* **Prompt**: Only lines with the word "power" belong in the answer; copy them from the records below.

* **Data extracts**:
----

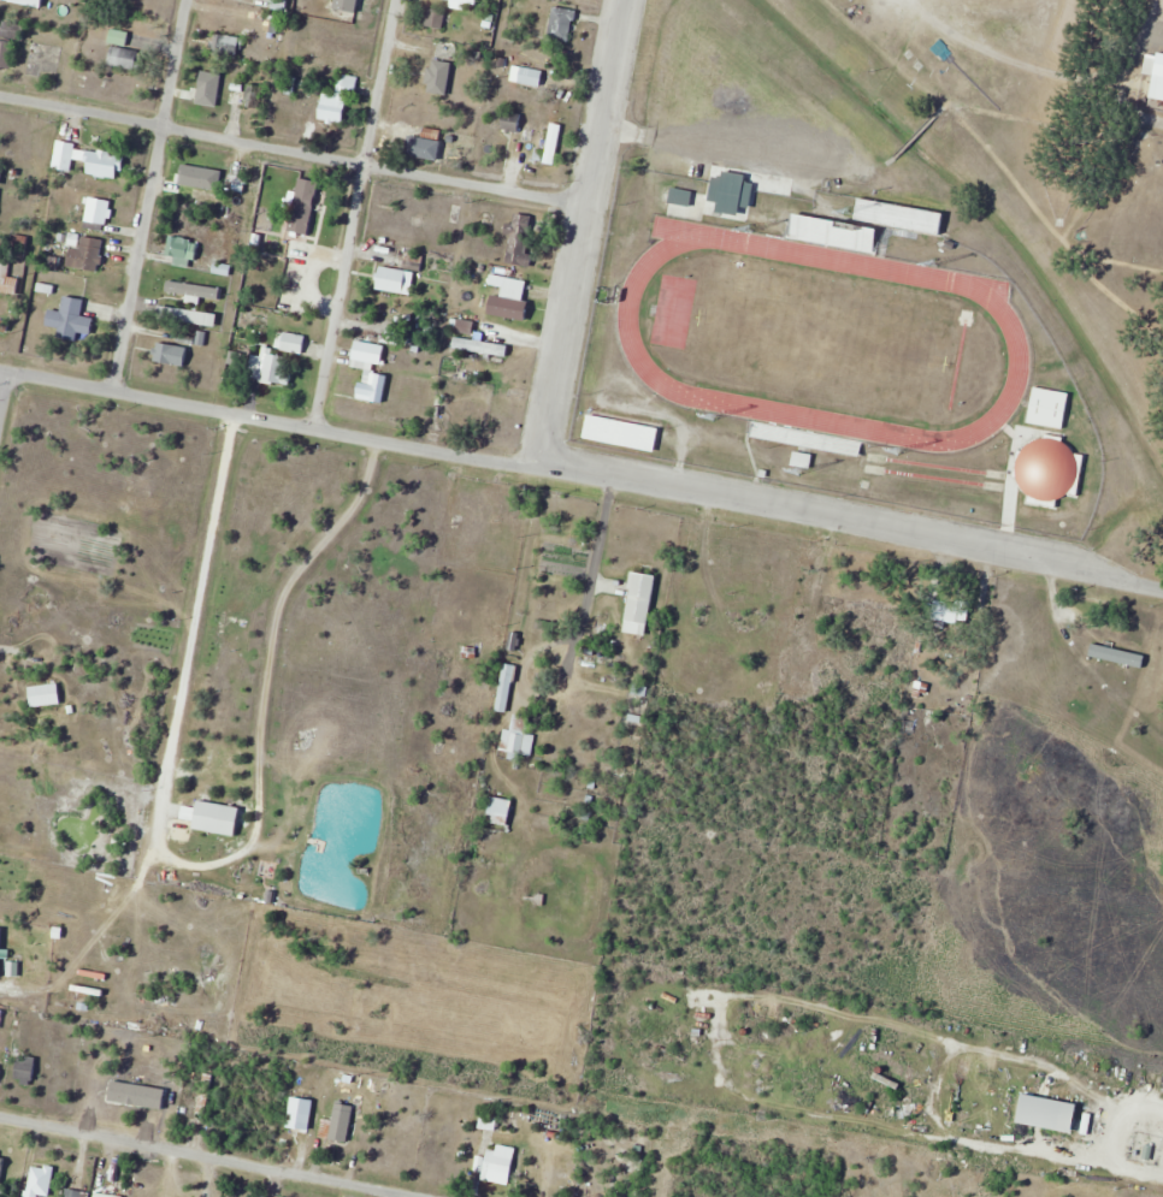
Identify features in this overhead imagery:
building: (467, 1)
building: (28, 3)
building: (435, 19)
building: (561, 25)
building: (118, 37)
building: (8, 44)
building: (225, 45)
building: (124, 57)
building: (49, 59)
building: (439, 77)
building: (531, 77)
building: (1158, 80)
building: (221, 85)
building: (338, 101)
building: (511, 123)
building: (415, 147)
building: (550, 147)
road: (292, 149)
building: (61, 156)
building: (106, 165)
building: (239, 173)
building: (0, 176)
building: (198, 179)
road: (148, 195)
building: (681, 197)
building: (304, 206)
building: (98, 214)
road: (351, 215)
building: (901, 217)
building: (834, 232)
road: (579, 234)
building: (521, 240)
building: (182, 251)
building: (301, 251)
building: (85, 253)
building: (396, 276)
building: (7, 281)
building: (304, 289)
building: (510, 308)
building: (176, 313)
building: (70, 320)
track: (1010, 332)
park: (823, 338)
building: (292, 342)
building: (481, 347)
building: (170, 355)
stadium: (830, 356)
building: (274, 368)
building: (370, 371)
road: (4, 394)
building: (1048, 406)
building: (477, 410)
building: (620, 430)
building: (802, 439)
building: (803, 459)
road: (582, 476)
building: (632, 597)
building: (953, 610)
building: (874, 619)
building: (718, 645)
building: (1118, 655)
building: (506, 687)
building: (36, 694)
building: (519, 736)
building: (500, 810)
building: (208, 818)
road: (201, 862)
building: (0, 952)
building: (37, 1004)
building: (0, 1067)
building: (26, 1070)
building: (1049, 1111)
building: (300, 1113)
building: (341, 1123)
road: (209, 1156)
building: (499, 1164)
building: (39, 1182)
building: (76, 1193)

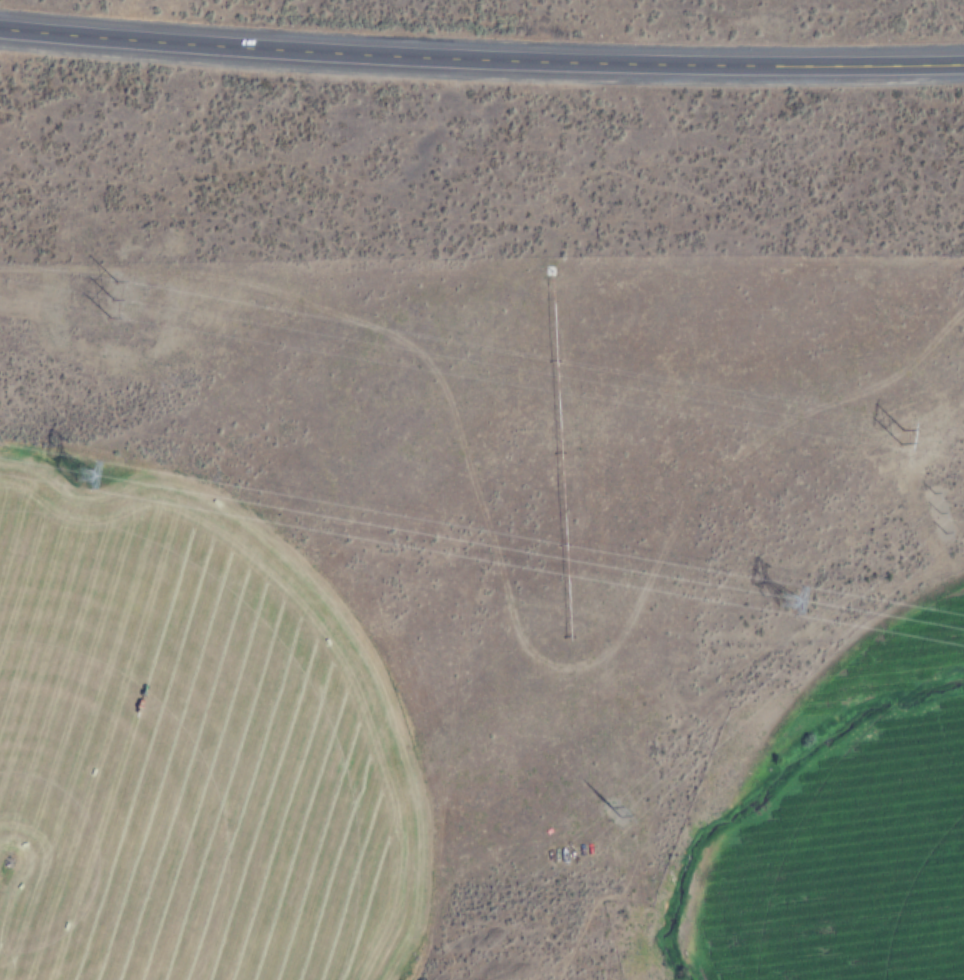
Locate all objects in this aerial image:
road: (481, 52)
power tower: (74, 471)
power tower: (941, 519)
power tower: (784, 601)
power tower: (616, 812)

----

* **Written answer**:
power tower: (74, 471)
power tower: (941, 519)
power tower: (784, 601)
power tower: (616, 812)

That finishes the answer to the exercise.